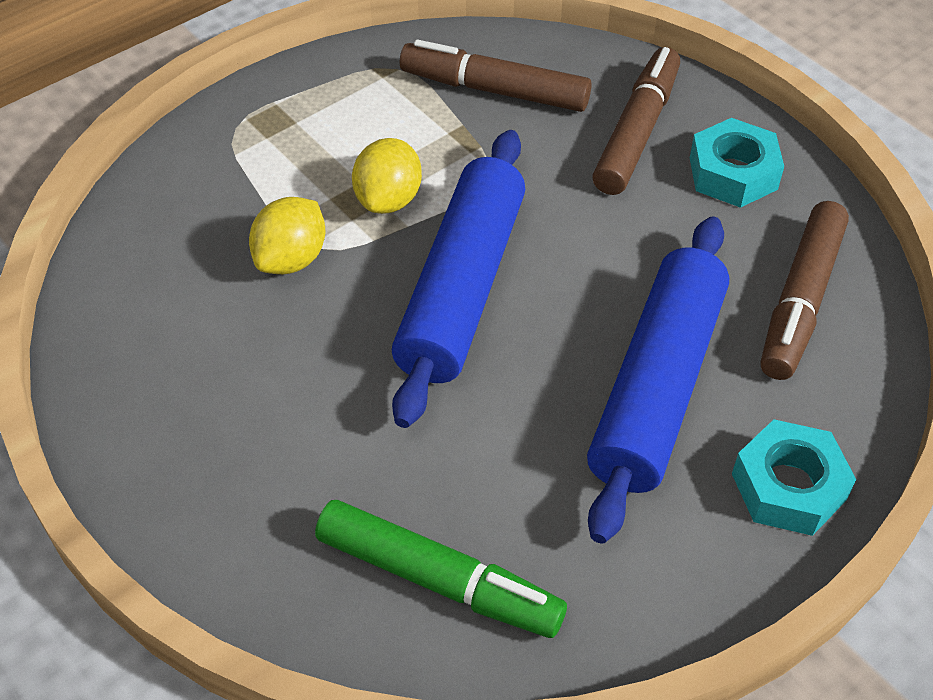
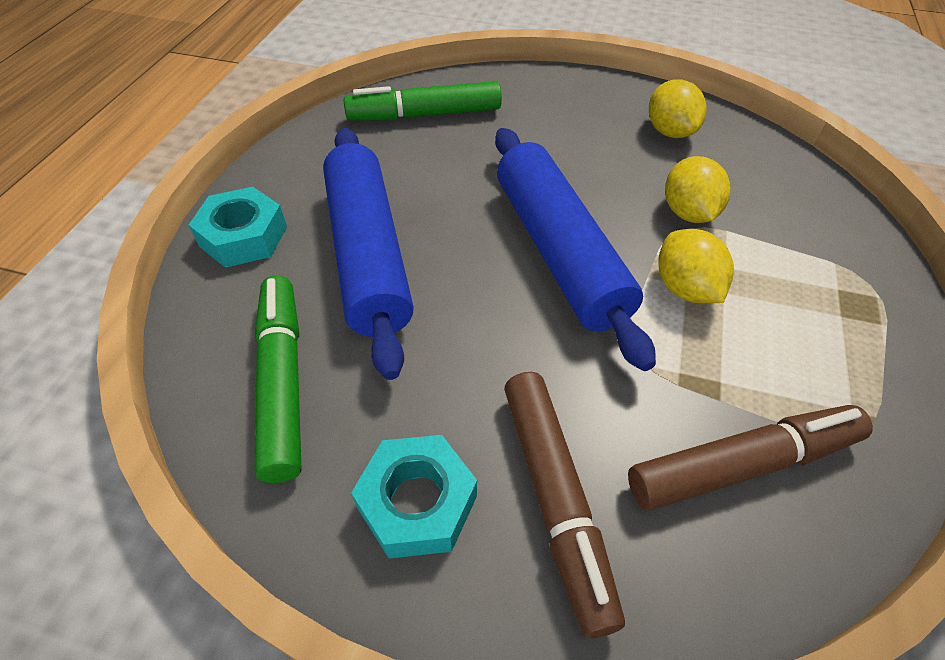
camera: 145 degrees right, 0 degrees up
brown marker [761,201,849,380] -> green marker [255,275,302,483]
none -> yellow lemon [649,79,707,138]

Description of the task:
Write the material above out again exactly. Omit every image.

Answer space:
camera: 145 degrees right, 0 degrees up
brown marker [761,201,849,380] -> green marker [255,275,302,483]
none -> yellow lemon [649,79,707,138]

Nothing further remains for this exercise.